◆ **Aim of the exercise**: Read through the material below and copy each line in which the word "blue" occurs.

◆ **Dataset extract**:

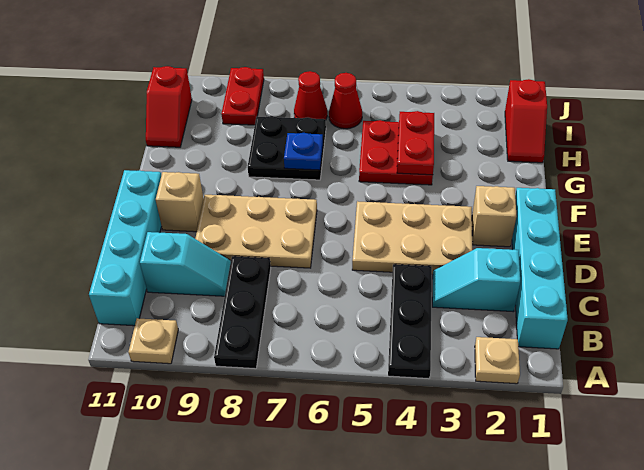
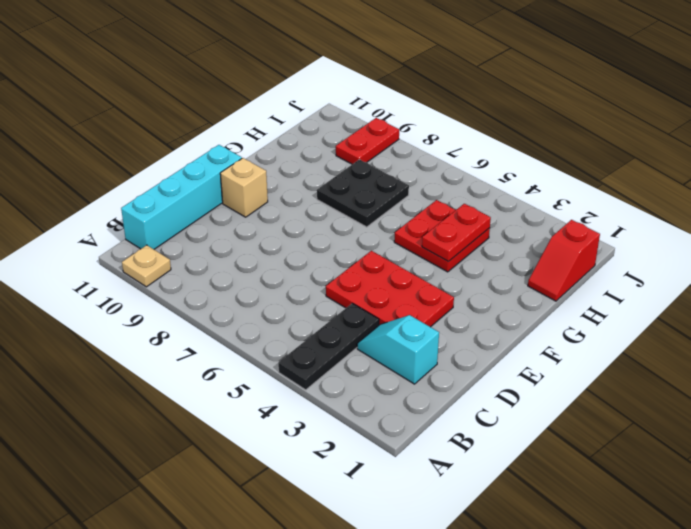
red plate D3:E5 level 1 -> tan plate D3:E5 level 1
none -> tan plate A2 level 1
none -> black plate A8:C8 level 1
none -> cyan brick B1:E1 level 1

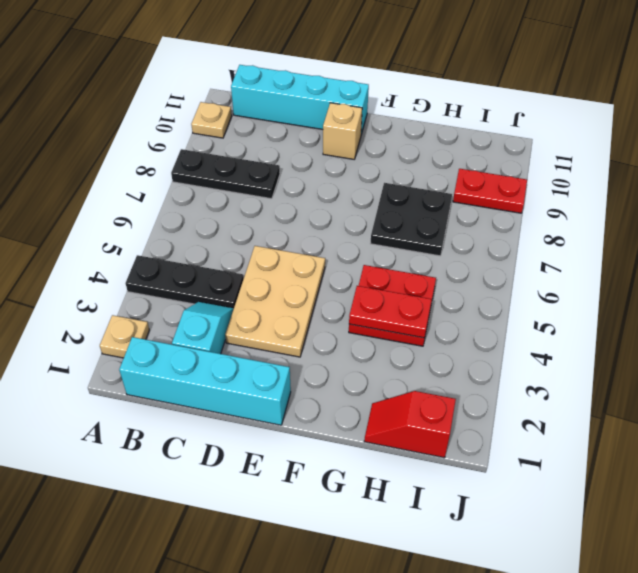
none -> cyan slope C9:C10 level 1 top 10
none -> tan plate D7:E9 level 1
none -> tan brick E2 level 1

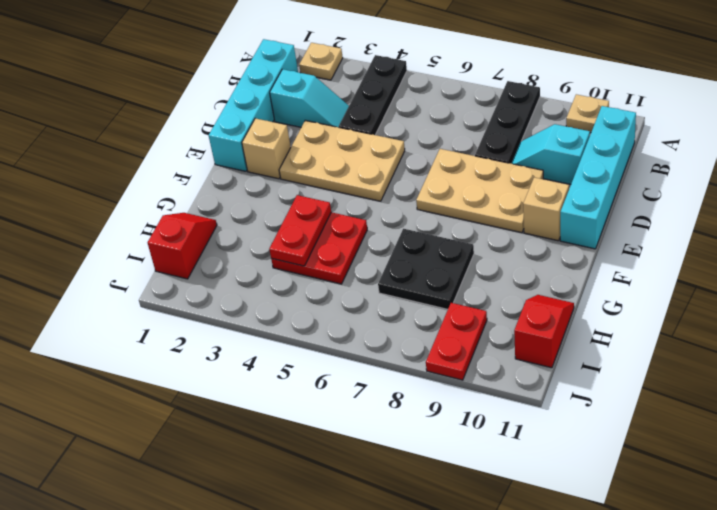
none -> red cone I6 level 1
none -> red cone I7 level 1
none -> blue plate G7 level 2

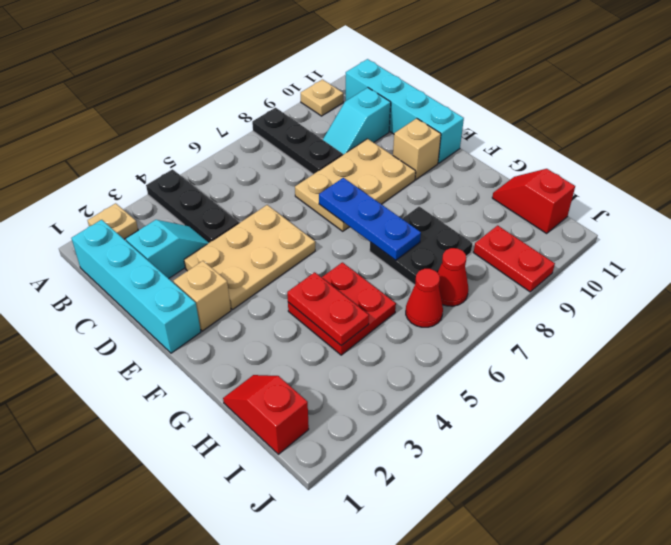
blue plate E7:G7 level 2 -> blue plate G7 level 2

◆ **Your solution**:
none -> blue plate G7 level 2
blue plate E7:G7 level 2 -> blue plate G7 level 2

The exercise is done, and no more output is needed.